RECORDS START

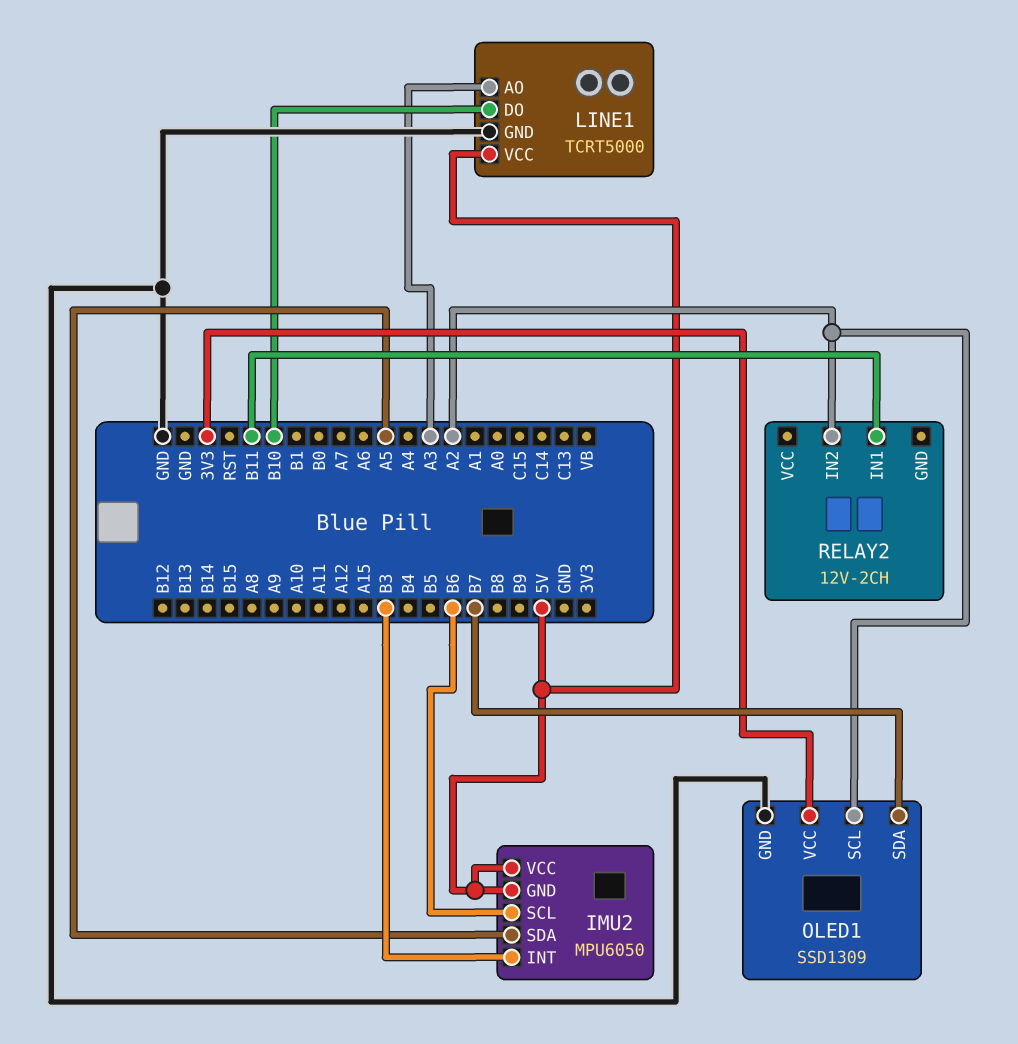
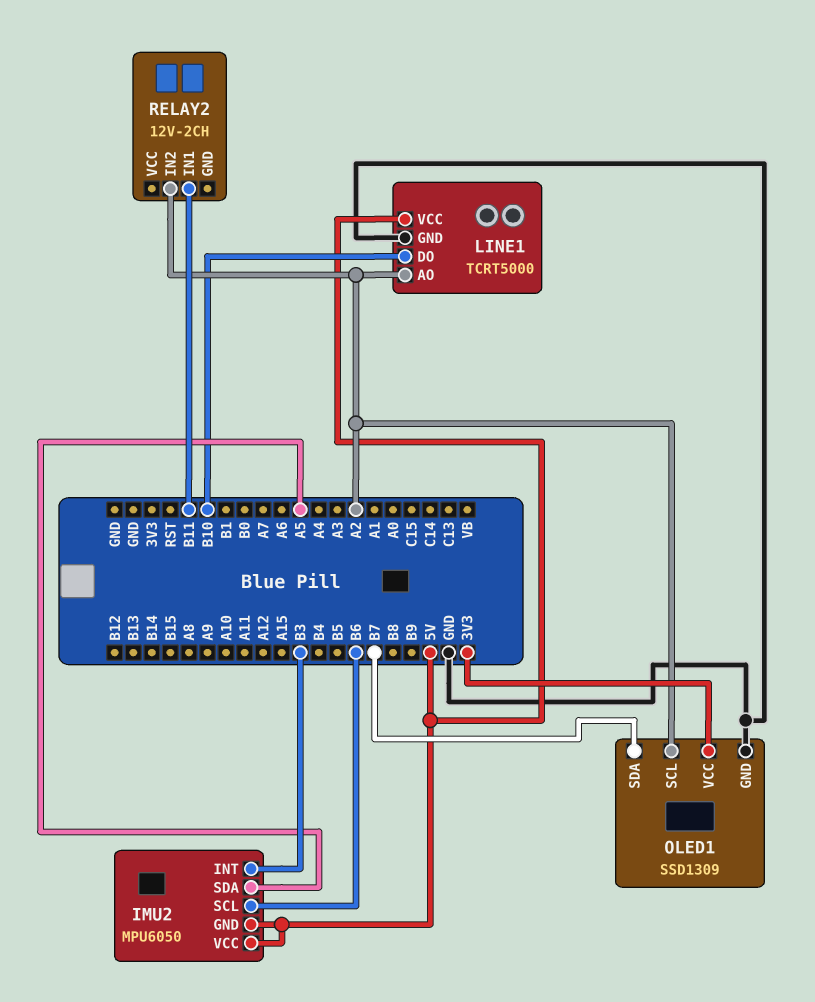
LINE1 pin AO: A3 -> A2

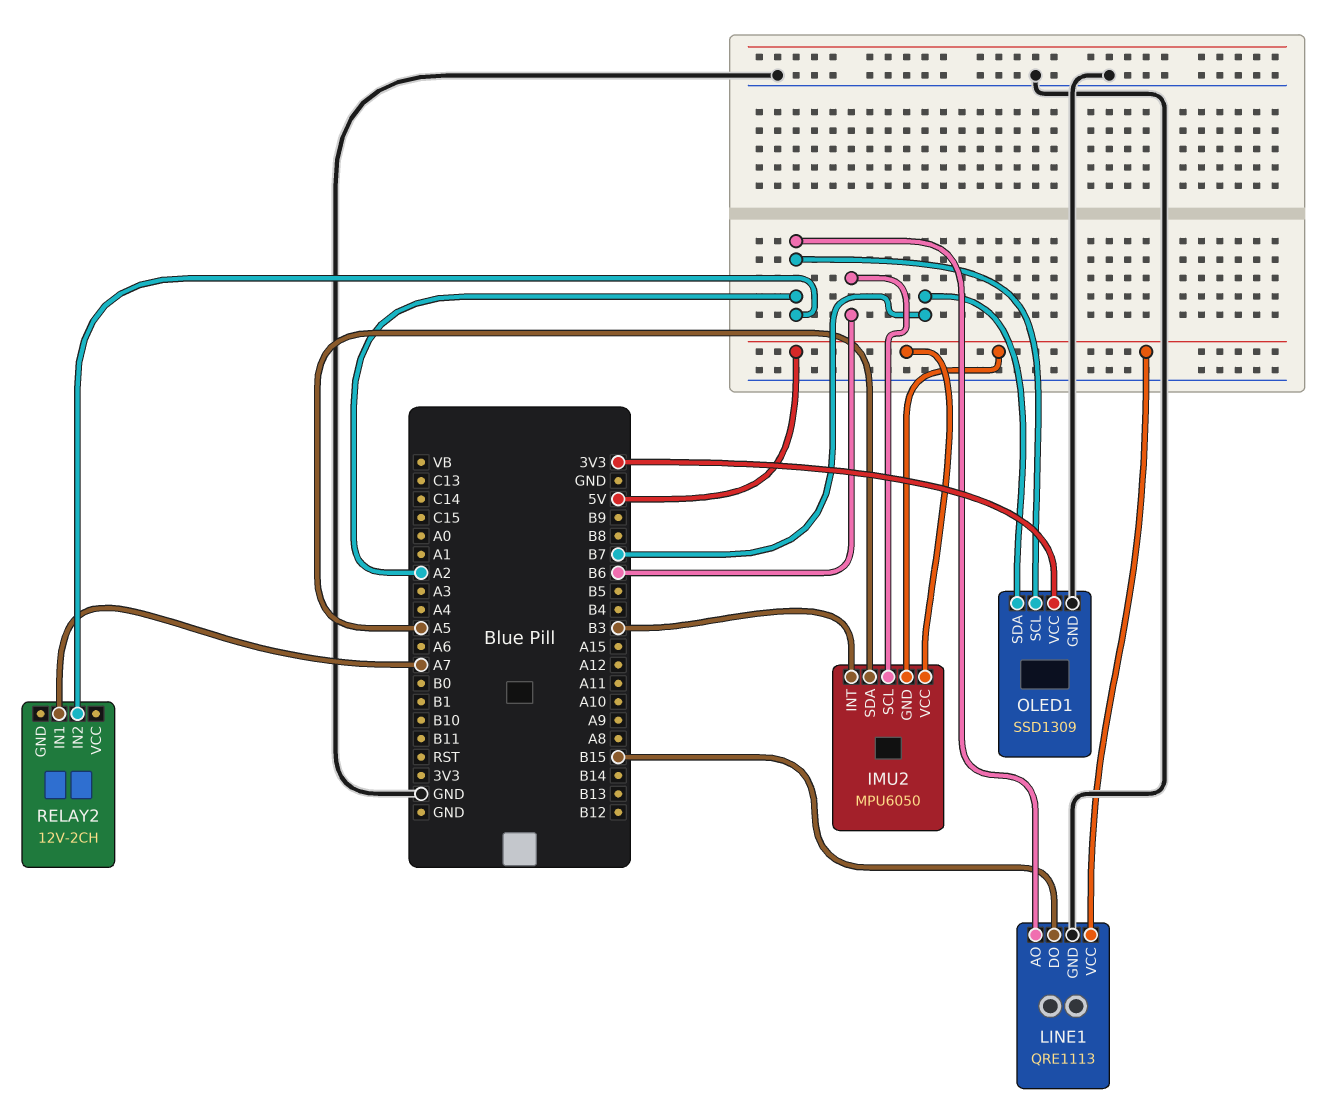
LINE1: TCRT5000 -> QRE1113
LINE1 pin DO: B10 -> B15
RELAY2 pin IN1: B11 -> A7

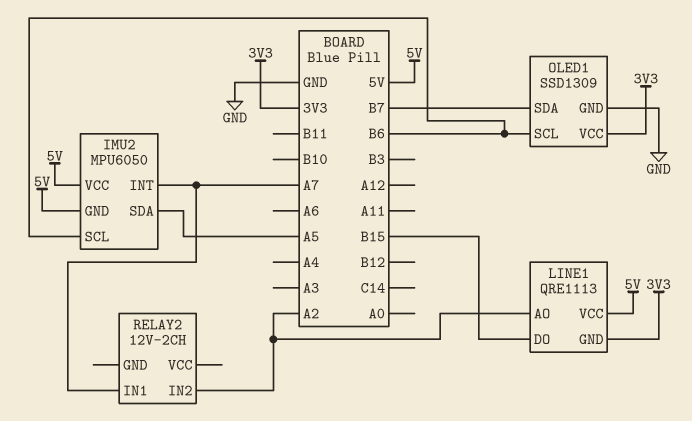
IMU2 pin INT: B3 -> A7
LINE1 pin GND: GND -> 3V3
OLED1 pin SCL: A2 -> B6

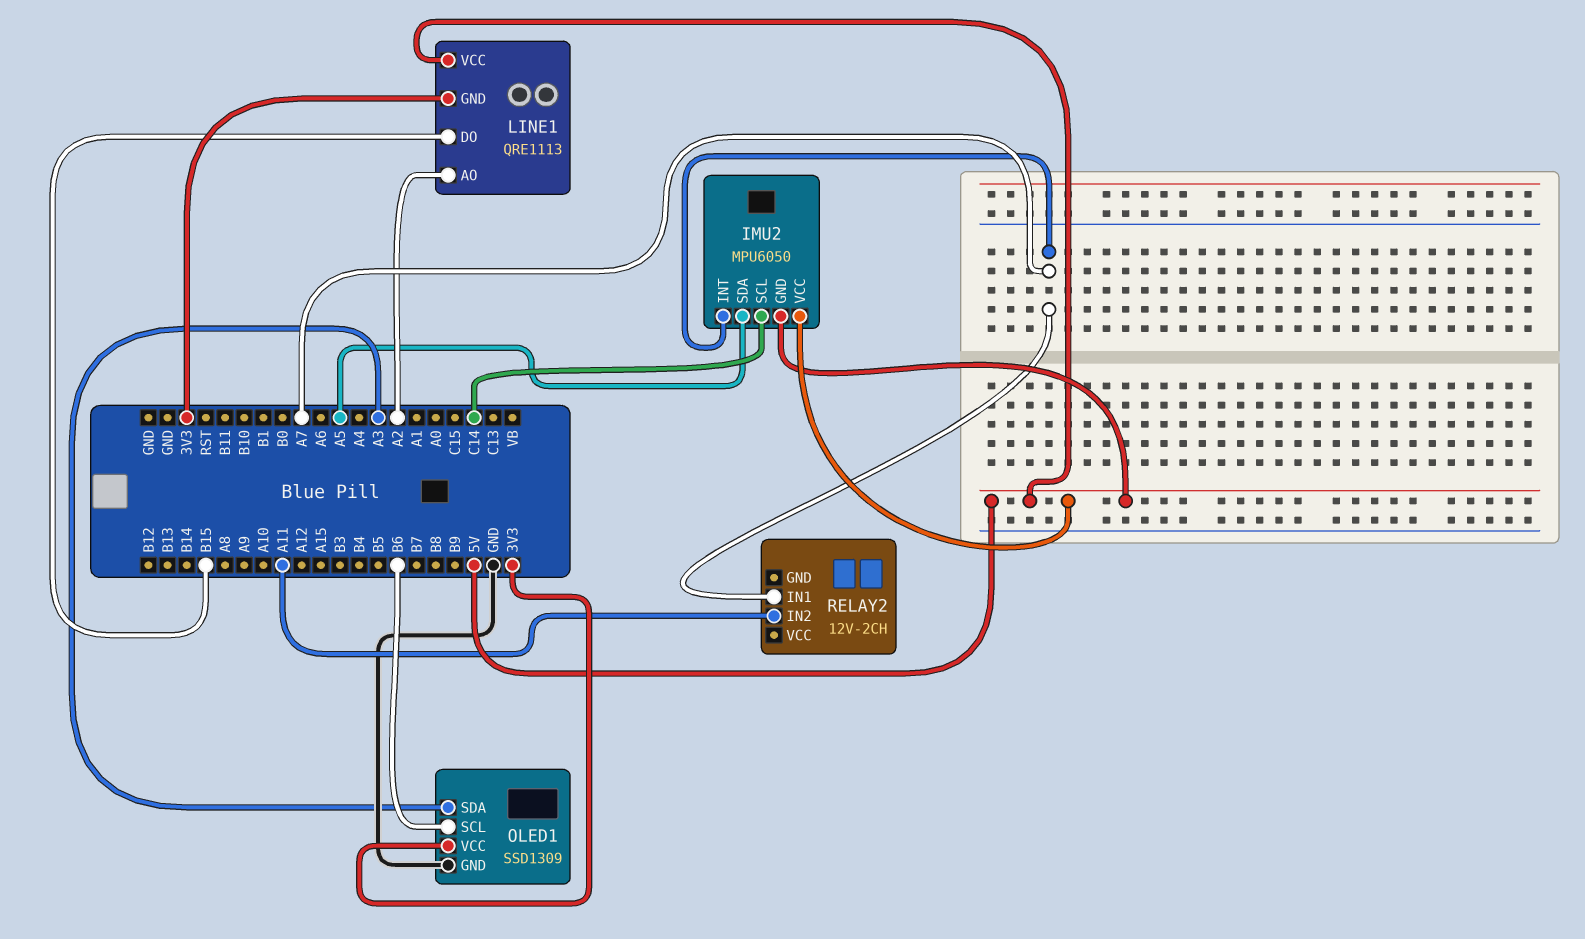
IMU2 pin SCL: B6 -> C14
OLED1 pin SDA: B7 -> A3
RELAY2 pin IN2: A2 -> A11

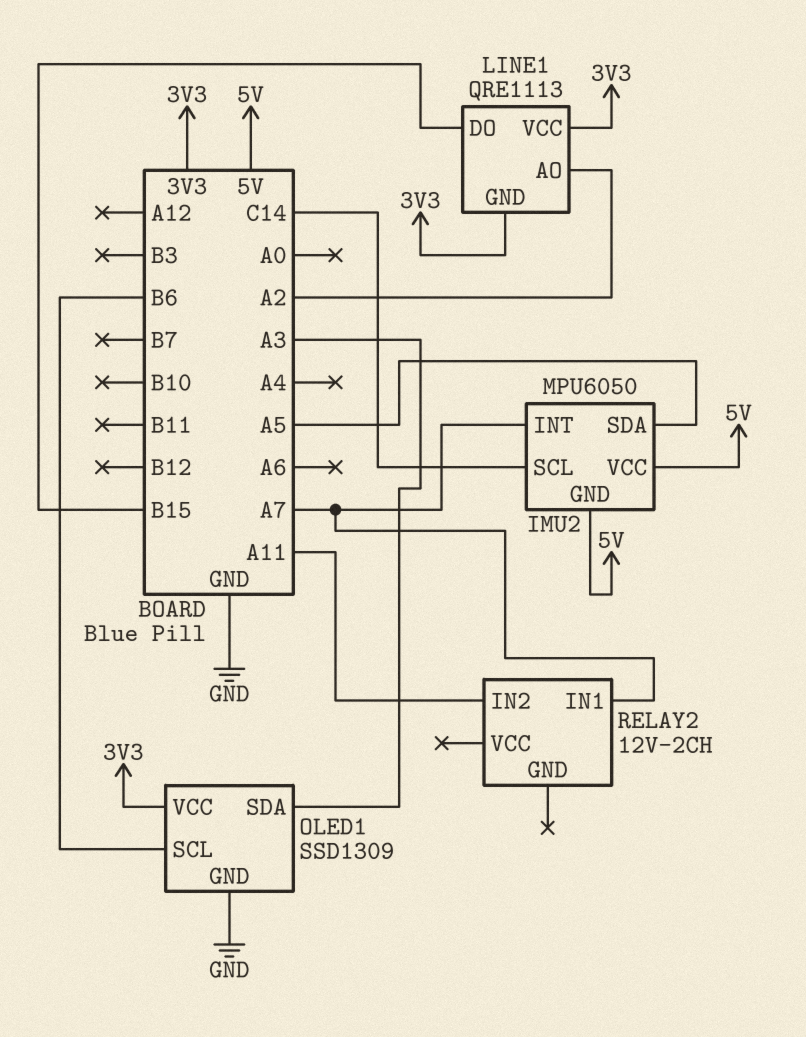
LINE1 pin VCC: 5V -> 3V3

RECORDS END

• **ASSIGNMENT**
Omit the pictures and write out exactly the lines from the one containing "IMU2 pin INT: B3 -> A7" through the last line of the material.

• **THE ANSWER**
IMU2 pin INT: B3 -> A7
LINE1 pin GND: GND -> 3V3
OLED1 pin SCL: A2 -> B6

IMU2 pin SCL: B6 -> C14
OLED1 pin SDA: B7 -> A3
RELAY2 pin IN2: A2 -> A11

LINE1 pin VCC: 5V -> 3V3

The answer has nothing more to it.